*** Opening Extracted material ***

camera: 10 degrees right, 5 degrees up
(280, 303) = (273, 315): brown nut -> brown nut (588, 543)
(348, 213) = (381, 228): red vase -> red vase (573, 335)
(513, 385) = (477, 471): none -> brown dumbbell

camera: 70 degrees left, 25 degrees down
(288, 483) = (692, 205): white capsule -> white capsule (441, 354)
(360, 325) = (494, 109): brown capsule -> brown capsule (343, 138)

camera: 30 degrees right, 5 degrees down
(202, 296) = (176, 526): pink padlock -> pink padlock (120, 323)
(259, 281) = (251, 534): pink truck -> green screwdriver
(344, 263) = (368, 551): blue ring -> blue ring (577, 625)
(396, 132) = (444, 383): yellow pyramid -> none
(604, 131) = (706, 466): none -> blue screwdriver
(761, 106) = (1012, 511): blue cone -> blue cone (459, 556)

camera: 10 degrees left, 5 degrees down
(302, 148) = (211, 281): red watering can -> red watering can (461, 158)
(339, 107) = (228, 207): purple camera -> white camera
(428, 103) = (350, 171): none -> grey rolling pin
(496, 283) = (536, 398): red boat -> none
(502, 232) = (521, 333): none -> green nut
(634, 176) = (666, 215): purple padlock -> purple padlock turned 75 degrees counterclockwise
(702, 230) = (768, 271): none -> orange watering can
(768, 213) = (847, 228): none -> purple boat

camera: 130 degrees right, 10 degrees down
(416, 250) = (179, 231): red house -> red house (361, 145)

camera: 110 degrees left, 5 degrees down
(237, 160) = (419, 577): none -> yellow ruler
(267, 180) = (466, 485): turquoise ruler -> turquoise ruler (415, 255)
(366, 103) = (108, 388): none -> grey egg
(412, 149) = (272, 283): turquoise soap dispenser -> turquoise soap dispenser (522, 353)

*** Closing Extracted material ***

- Goal of the exercise: The reply should contain all of the entries exactly as shown above.

- Answer to this exercise:
camera: 10 degrees right, 5 degrees up
(280, 303) = (273, 315): brown nut -> brown nut (588, 543)
(348, 213) = (381, 228): red vase -> red vase (573, 335)
(513, 385) = (477, 471): none -> brown dumbbell

camera: 70 degrees left, 25 degrees down
(288, 483) = (692, 205): white capsule -> white capsule (441, 354)
(360, 325) = (494, 109): brown capsule -> brown capsule (343, 138)

camera: 30 degrees right, 5 degrees down
(202, 296) = (176, 526): pink padlock -> pink padlock (120, 323)
(259, 281) = (251, 534): pink truck -> green screwdriver
(344, 263) = (368, 551): blue ring -> blue ring (577, 625)
(396, 132) = (444, 383): yellow pyramid -> none
(604, 131) = (706, 466): none -> blue screwdriver
(761, 106) = (1012, 511): blue cone -> blue cone (459, 556)

camera: 10 degrees left, 5 degrees down
(302, 148) = (211, 281): red watering can -> red watering can (461, 158)
(339, 107) = (228, 207): purple camera -> white camera
(428, 103) = (350, 171): none -> grey rolling pin
(496, 283) = (536, 398): red boat -> none
(502, 232) = (521, 333): none -> green nut
(634, 176) = (666, 215): purple padlock -> purple padlock turned 75 degrees counterclockwise
(702, 230) = (768, 271): none -> orange watering can
(768, 213) = (847, 228): none -> purple boat

camera: 130 degrees right, 10 degrees down
(416, 250) = (179, 231): red house -> red house (361, 145)

camera: 110 degrees left, 5 degrees down
(237, 160) = (419, 577): none -> yellow ruler
(267, 180) = (466, 485): turquoise ruler -> turquoise ruler (415, 255)
(366, 103) = (108, 388): none -> grey egg
(412, 149) = (272, 283): turquoise soap dispenser -> turquoise soap dispenser (522, 353)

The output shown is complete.